WHAT IS EXPECTED
Return exactly the line that contains "(974, 375) = (461, 298): red" and all lines beneath it in the entries, through the very last one.
BEGIN
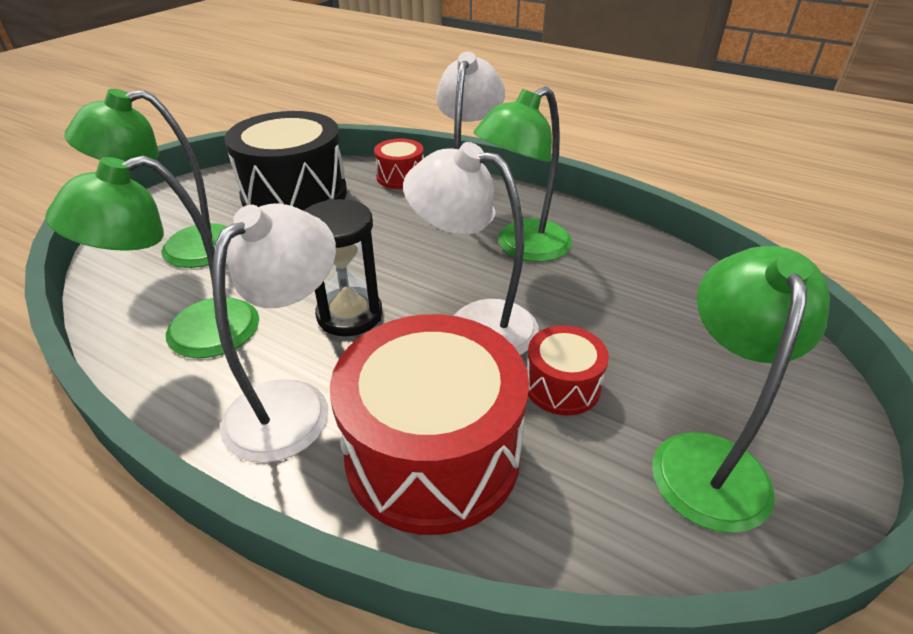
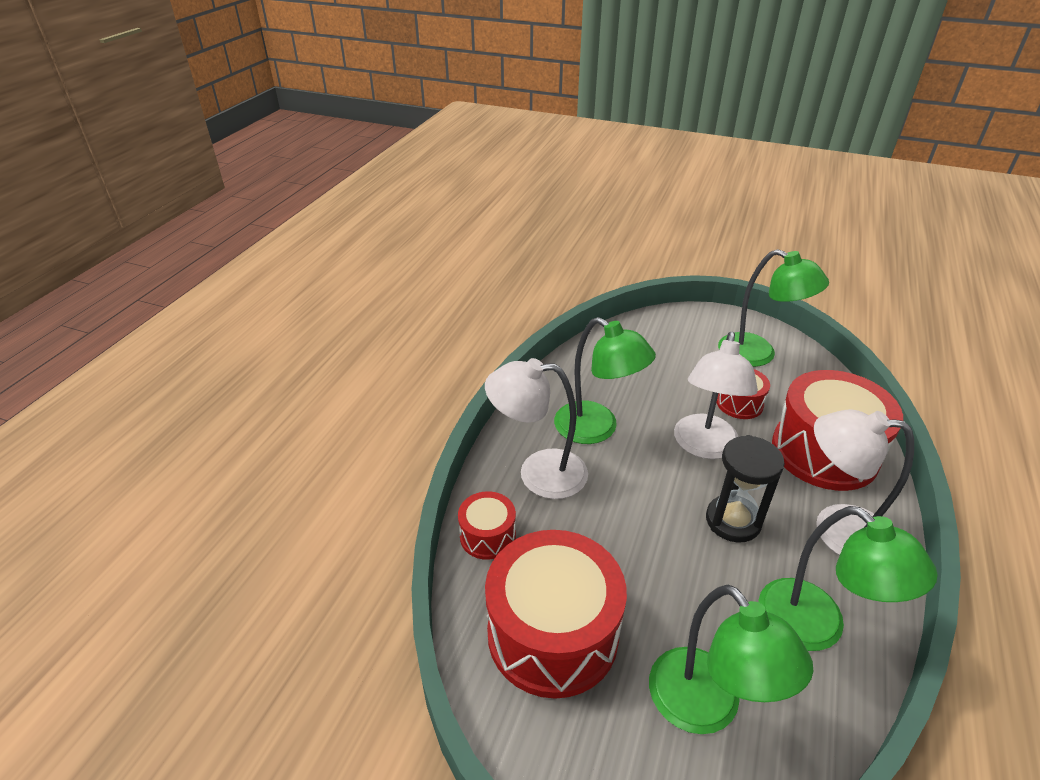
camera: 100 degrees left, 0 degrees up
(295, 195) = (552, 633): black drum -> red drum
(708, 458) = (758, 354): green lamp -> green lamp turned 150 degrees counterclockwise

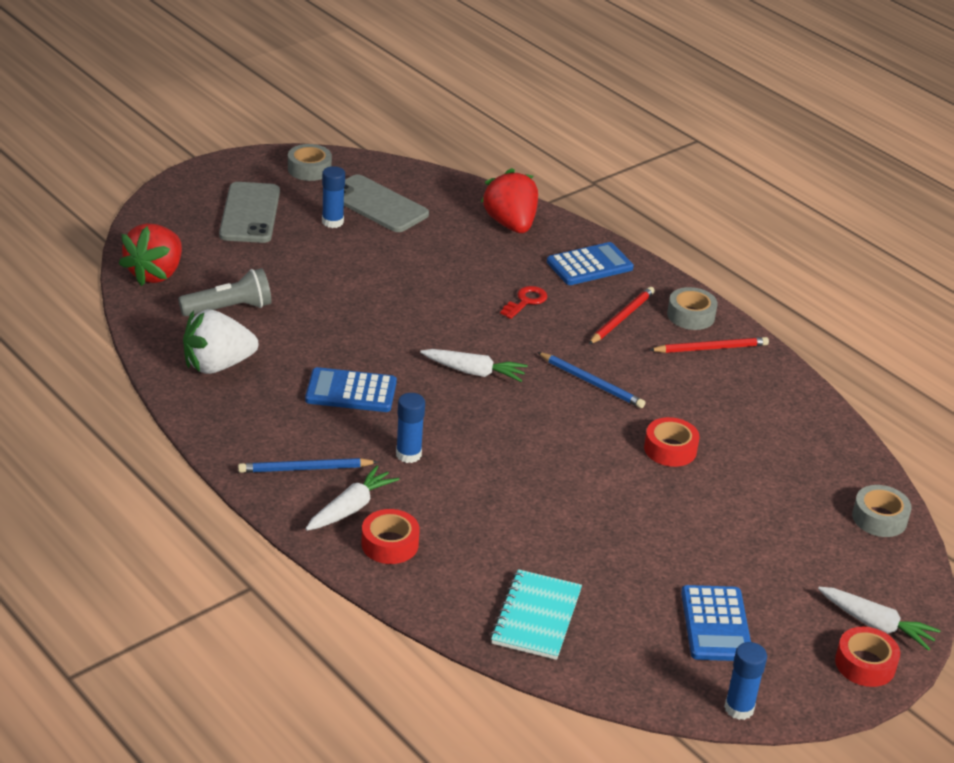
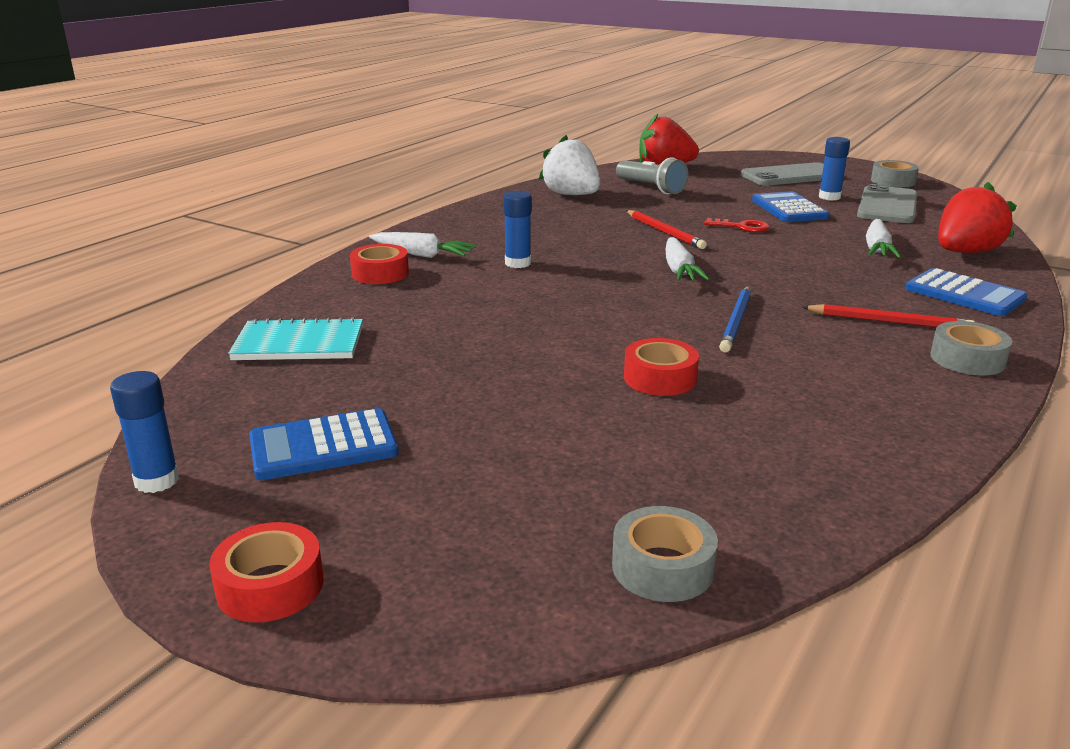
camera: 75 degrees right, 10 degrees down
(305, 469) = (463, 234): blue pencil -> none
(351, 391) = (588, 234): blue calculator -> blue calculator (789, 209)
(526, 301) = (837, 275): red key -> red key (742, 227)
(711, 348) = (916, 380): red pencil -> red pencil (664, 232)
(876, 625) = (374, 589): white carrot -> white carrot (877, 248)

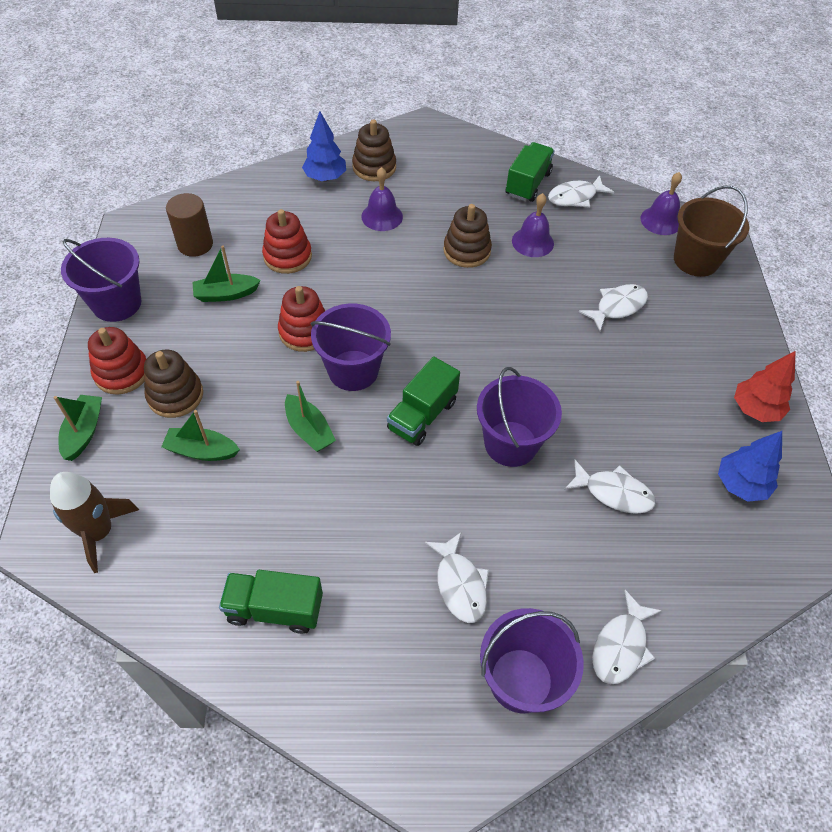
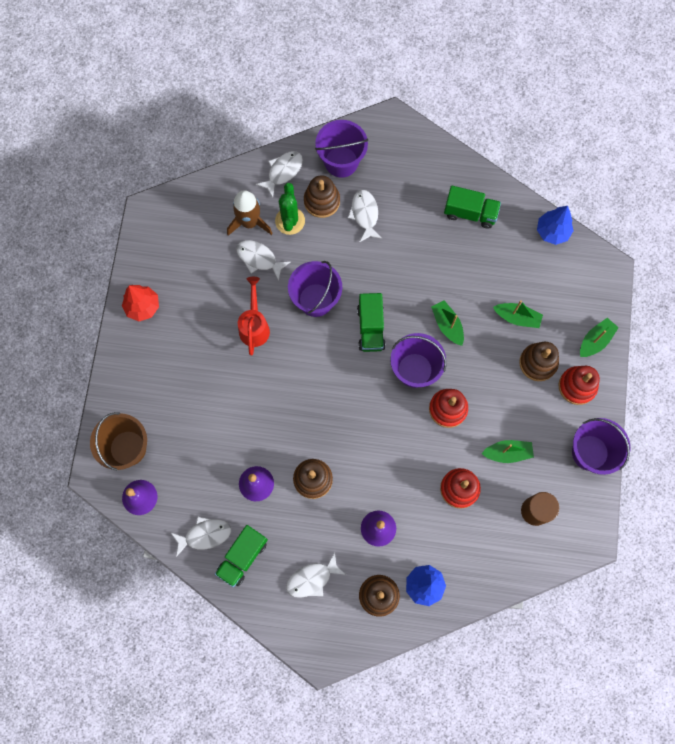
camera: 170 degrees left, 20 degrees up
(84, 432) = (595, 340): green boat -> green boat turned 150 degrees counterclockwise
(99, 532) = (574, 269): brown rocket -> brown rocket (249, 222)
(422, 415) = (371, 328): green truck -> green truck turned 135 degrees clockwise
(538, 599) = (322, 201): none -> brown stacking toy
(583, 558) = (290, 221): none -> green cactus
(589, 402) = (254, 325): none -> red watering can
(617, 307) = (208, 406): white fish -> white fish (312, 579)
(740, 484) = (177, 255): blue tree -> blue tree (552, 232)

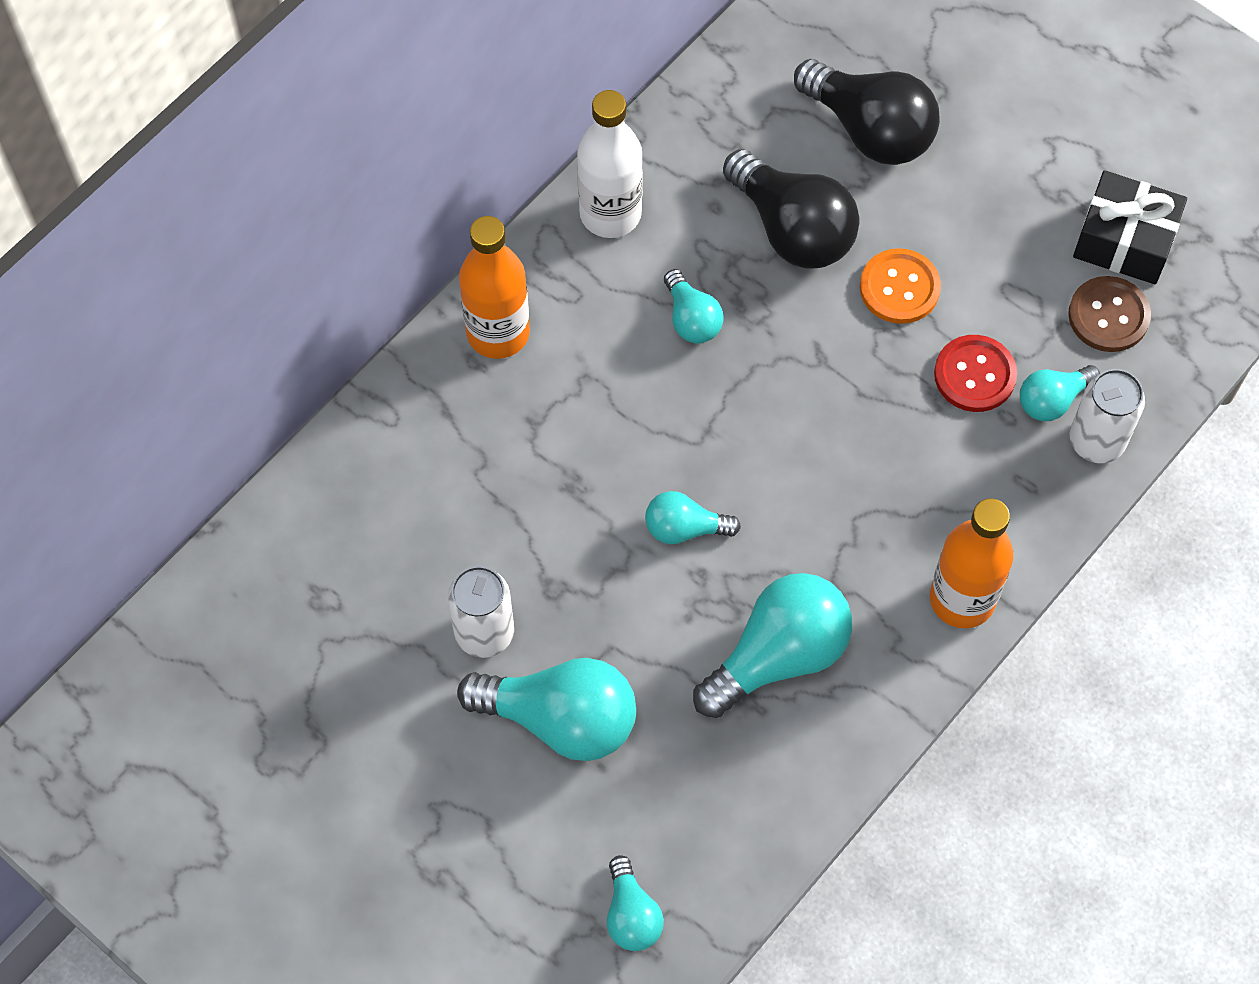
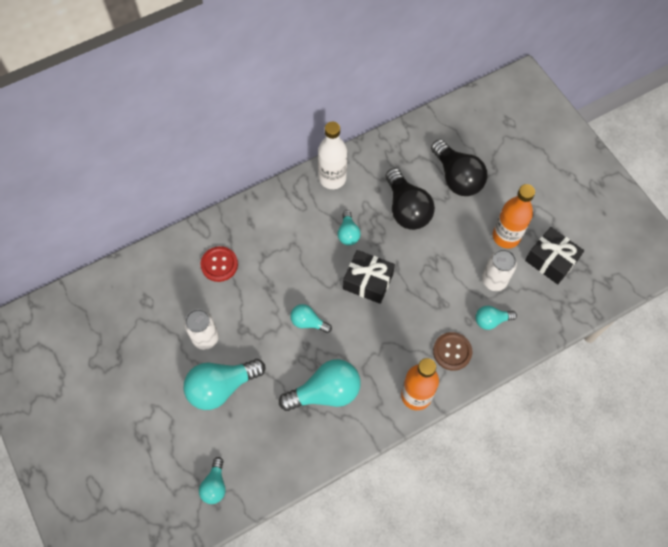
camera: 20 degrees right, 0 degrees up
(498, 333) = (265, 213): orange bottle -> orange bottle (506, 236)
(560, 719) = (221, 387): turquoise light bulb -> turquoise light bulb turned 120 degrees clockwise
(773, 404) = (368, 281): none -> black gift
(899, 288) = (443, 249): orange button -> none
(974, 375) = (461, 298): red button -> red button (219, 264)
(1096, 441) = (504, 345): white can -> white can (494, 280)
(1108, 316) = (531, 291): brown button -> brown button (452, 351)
END
RESPONSE TO THE TASK
(974, 375) = (461, 298): red button -> red button (219, 264)
(1096, 441) = (504, 345): white can -> white can (494, 280)
(1108, 316) = (531, 291): brown button -> brown button (452, 351)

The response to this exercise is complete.